▶ SOURCE INFORMATION:
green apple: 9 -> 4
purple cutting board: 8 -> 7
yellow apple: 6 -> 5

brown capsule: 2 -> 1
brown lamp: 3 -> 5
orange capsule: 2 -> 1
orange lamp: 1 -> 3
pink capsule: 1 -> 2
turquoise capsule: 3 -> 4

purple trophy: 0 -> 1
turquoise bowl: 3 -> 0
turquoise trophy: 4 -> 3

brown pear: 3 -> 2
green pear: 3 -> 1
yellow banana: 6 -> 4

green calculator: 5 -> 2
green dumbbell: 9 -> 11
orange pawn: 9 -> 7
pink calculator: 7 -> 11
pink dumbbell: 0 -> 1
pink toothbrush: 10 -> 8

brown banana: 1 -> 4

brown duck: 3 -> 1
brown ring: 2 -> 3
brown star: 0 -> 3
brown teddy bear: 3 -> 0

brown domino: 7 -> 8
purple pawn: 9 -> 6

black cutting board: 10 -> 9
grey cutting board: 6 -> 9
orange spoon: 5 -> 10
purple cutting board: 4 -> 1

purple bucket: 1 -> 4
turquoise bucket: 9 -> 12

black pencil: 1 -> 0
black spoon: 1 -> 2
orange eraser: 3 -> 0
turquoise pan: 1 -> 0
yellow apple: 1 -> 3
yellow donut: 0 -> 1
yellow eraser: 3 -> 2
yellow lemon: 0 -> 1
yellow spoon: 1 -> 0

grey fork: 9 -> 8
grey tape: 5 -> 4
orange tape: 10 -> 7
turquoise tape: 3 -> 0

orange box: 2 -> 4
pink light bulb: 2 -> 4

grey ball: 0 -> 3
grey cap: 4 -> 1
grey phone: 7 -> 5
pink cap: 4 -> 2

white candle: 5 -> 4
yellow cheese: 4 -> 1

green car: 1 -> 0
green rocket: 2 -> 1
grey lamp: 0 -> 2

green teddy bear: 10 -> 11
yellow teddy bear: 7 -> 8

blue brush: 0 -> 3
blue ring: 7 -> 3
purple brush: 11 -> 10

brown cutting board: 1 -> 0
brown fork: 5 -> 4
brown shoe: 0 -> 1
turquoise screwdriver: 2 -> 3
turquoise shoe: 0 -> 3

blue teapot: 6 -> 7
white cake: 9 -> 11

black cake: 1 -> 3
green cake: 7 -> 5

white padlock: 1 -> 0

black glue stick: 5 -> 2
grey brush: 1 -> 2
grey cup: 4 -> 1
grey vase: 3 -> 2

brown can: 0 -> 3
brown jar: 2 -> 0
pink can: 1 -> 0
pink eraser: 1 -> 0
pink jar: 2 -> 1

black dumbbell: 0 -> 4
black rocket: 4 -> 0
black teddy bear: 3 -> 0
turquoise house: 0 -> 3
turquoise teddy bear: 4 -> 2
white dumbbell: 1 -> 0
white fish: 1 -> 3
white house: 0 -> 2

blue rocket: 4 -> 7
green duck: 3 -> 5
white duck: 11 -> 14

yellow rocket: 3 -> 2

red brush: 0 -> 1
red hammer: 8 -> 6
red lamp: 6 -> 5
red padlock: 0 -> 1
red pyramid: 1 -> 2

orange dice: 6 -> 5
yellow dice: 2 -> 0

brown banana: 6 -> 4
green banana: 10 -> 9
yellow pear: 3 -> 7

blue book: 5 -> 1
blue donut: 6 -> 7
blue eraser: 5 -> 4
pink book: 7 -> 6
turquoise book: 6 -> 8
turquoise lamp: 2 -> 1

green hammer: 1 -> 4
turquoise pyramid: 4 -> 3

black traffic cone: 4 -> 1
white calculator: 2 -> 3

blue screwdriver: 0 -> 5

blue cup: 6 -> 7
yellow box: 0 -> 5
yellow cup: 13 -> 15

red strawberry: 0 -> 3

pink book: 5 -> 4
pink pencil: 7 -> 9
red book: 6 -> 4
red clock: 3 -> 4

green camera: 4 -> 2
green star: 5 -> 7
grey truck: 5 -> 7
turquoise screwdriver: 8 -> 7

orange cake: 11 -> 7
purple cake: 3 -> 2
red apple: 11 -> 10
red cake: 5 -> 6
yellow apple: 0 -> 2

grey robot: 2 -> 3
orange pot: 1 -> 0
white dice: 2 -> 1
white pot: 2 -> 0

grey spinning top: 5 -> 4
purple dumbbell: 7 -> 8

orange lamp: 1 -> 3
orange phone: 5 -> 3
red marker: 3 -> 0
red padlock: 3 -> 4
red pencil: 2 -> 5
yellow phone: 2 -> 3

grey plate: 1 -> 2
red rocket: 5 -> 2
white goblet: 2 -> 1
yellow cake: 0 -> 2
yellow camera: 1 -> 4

▶ TASK ITEM: The lines above starting at the one that contains "black dumbbell: 0 -> 4" and ending at the one that contains "turquoise book: 6 -> 8" must be transcribed exactly, and no other lines may appear.

▶ SOLUTION FOR THIS EXERCISE:
black dumbbell: 0 -> 4
black rocket: 4 -> 0
black teddy bear: 3 -> 0
turquoise house: 0 -> 3
turquoise teddy bear: 4 -> 2
white dumbbell: 1 -> 0
white fish: 1 -> 3
white house: 0 -> 2

blue rocket: 4 -> 7
green duck: 3 -> 5
white duck: 11 -> 14

yellow rocket: 3 -> 2

red brush: 0 -> 1
red hammer: 8 -> 6
red lamp: 6 -> 5
red padlock: 0 -> 1
red pyramid: 1 -> 2

orange dice: 6 -> 5
yellow dice: 2 -> 0

brown banana: 6 -> 4
green banana: 10 -> 9
yellow pear: 3 -> 7

blue book: 5 -> 1
blue donut: 6 -> 7
blue eraser: 5 -> 4
pink book: 7 -> 6
turquoise book: 6 -> 8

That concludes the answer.